| Records provided |
##########
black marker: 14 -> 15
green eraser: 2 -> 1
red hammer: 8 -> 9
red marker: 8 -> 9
##########
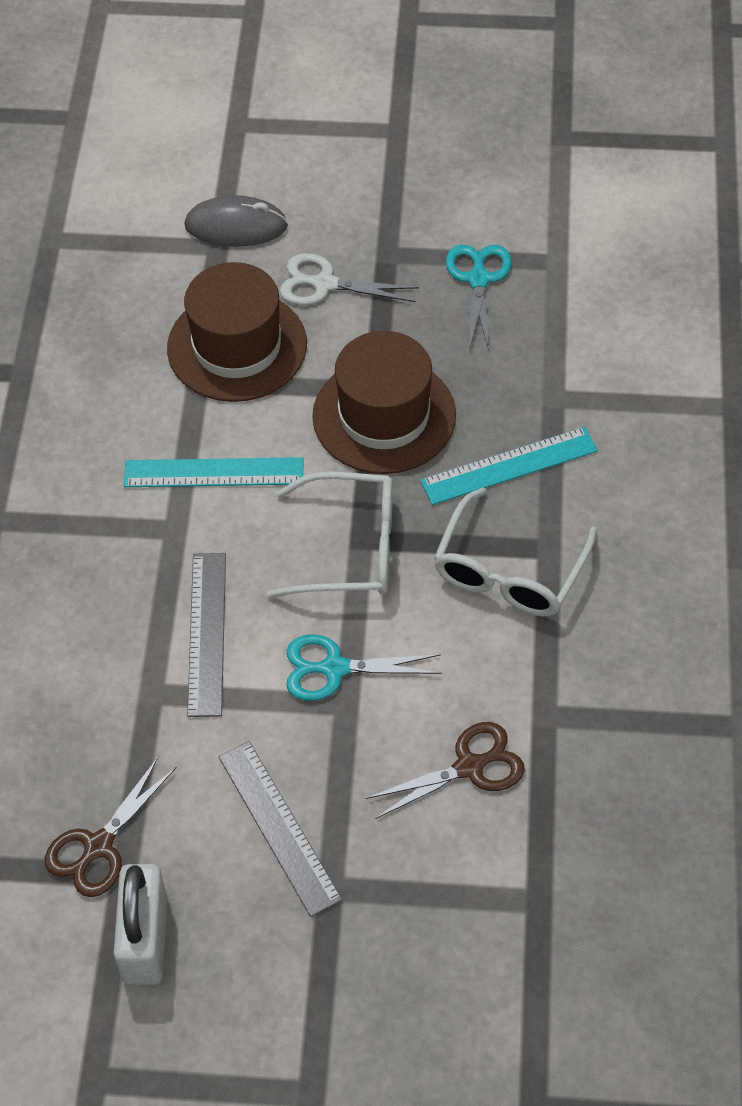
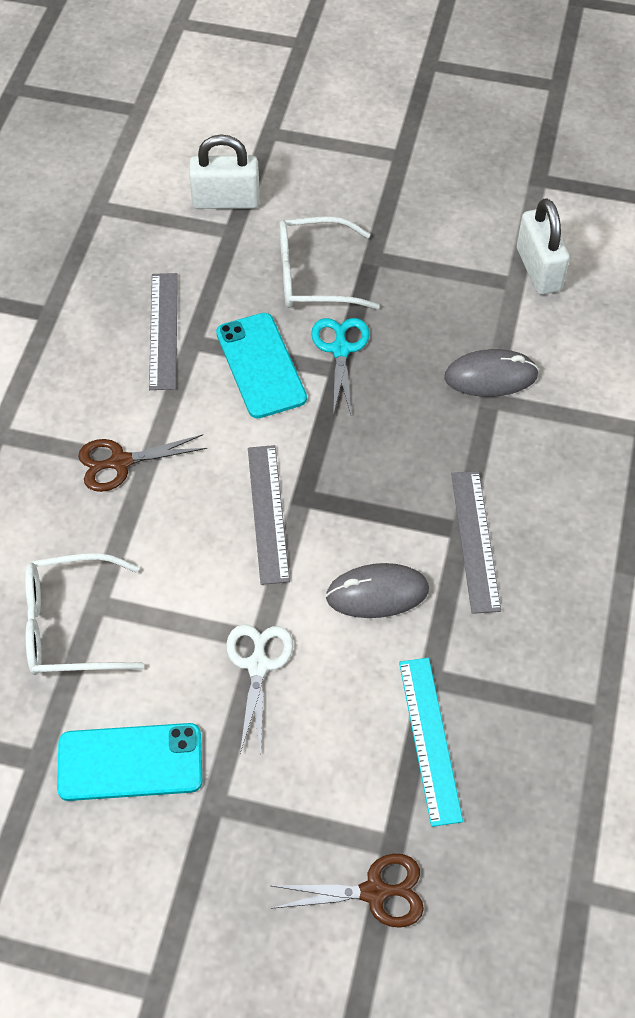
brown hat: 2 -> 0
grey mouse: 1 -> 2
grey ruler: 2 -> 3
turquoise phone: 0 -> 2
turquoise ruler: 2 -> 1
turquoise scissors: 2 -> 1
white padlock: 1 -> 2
##########
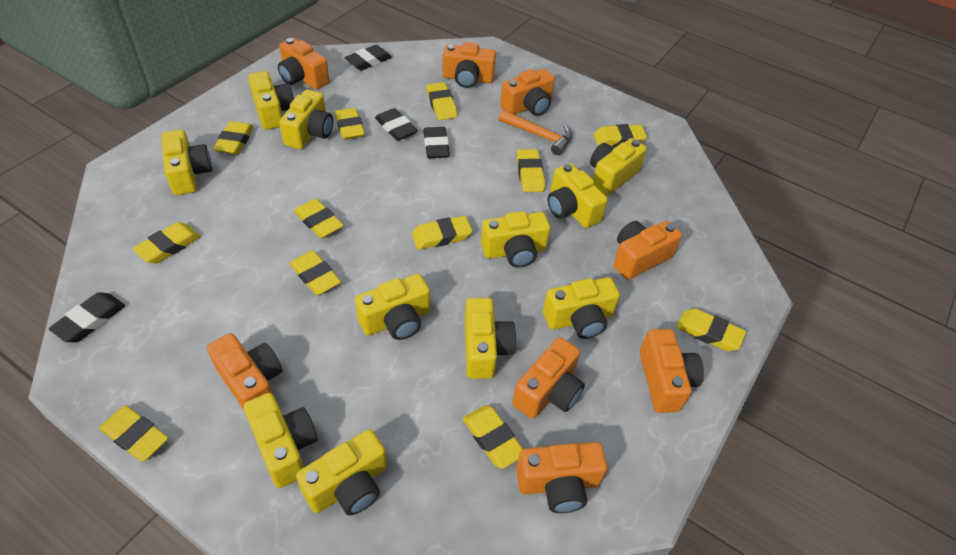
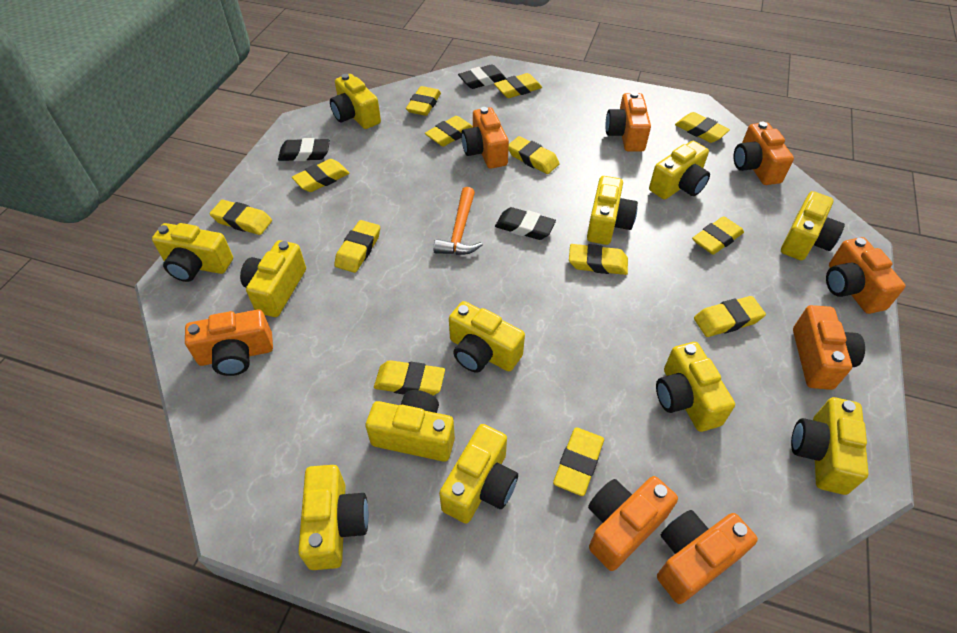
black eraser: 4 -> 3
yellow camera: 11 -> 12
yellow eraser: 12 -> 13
##########
| What is being asked |
Looking at the entries, state how many lines hold the string "turquoise", with the number as the sole reply.

| Answer to the exercise |
3